» **Exercise aim**: Would you retype, word for word, the line with "yellow carrot: 5 -> 4" and every line after it through the end of the records below?
= = =
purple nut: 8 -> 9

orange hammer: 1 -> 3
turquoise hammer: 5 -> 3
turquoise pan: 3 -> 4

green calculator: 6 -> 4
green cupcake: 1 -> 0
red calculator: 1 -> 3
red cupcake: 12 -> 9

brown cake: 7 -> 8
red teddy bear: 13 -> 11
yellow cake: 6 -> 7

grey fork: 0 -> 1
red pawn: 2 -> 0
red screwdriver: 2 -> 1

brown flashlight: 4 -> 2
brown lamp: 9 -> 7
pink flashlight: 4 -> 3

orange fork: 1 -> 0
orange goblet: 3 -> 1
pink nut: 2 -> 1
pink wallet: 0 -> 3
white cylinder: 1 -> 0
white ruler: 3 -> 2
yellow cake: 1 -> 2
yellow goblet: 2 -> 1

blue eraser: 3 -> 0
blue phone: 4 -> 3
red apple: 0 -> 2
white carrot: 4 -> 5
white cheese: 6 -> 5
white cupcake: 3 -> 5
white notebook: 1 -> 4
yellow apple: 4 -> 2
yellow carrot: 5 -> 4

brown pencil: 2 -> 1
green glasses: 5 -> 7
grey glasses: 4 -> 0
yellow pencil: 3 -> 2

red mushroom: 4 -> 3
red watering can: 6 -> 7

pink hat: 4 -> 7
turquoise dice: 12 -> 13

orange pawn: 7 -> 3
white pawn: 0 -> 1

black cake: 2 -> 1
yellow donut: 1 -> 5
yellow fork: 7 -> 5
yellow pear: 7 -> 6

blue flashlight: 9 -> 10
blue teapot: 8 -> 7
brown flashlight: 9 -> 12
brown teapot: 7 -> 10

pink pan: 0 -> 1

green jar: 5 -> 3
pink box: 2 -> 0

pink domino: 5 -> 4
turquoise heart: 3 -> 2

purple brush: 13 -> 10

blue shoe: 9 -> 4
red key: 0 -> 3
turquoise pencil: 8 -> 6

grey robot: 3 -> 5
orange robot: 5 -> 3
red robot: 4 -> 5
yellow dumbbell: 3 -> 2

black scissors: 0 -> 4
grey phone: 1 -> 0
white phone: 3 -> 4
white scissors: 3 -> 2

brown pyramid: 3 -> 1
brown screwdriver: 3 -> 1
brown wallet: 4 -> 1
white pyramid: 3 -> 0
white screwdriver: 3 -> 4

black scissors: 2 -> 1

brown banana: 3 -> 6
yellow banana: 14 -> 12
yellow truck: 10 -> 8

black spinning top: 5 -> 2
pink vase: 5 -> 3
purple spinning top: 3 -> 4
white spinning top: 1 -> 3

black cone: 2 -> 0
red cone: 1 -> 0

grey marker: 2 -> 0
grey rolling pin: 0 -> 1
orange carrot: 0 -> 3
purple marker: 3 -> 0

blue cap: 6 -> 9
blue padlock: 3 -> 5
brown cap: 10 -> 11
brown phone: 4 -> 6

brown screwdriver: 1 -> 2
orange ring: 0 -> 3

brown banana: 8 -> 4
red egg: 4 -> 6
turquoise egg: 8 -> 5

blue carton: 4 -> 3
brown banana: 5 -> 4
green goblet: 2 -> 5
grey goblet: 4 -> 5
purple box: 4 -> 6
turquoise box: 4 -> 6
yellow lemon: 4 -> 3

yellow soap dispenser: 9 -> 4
= = =
» **Solution to this problem**:
yellow carrot: 5 -> 4

brown pencil: 2 -> 1
green glasses: 5 -> 7
grey glasses: 4 -> 0
yellow pencil: 3 -> 2

red mushroom: 4 -> 3
red watering can: 6 -> 7

pink hat: 4 -> 7
turquoise dice: 12 -> 13

orange pawn: 7 -> 3
white pawn: 0 -> 1

black cake: 2 -> 1
yellow donut: 1 -> 5
yellow fork: 7 -> 5
yellow pear: 7 -> 6

blue flashlight: 9 -> 10
blue teapot: 8 -> 7
brown flashlight: 9 -> 12
brown teapot: 7 -> 10

pink pan: 0 -> 1

green jar: 5 -> 3
pink box: 2 -> 0

pink domino: 5 -> 4
turquoise heart: 3 -> 2

purple brush: 13 -> 10

blue shoe: 9 -> 4
red key: 0 -> 3
turquoise pencil: 8 -> 6

grey robot: 3 -> 5
orange robot: 5 -> 3
red robot: 4 -> 5
yellow dumbbell: 3 -> 2

black scissors: 0 -> 4
grey phone: 1 -> 0
white phone: 3 -> 4
white scissors: 3 -> 2

brown pyramid: 3 -> 1
brown screwdriver: 3 -> 1
brown wallet: 4 -> 1
white pyramid: 3 -> 0
white screwdriver: 3 -> 4

black scissors: 2 -> 1

brown banana: 3 -> 6
yellow banana: 14 -> 12
yellow truck: 10 -> 8

black spinning top: 5 -> 2
pink vase: 5 -> 3
purple spinning top: 3 -> 4
white spinning top: 1 -> 3

black cone: 2 -> 0
red cone: 1 -> 0

grey marker: 2 -> 0
grey rolling pin: 0 -> 1
orange carrot: 0 -> 3
purple marker: 3 -> 0

blue cap: 6 -> 9
blue padlock: 3 -> 5
brown cap: 10 -> 11
brown phone: 4 -> 6

brown screwdriver: 1 -> 2
orange ring: 0 -> 3

brown banana: 8 -> 4
red egg: 4 -> 6
turquoise egg: 8 -> 5

blue carton: 4 -> 3
brown banana: 5 -> 4
green goblet: 2 -> 5
grey goblet: 4 -> 5
purple box: 4 -> 6
turquoise box: 4 -> 6
yellow lemon: 4 -> 3

yellow soap dispenser: 9 -> 4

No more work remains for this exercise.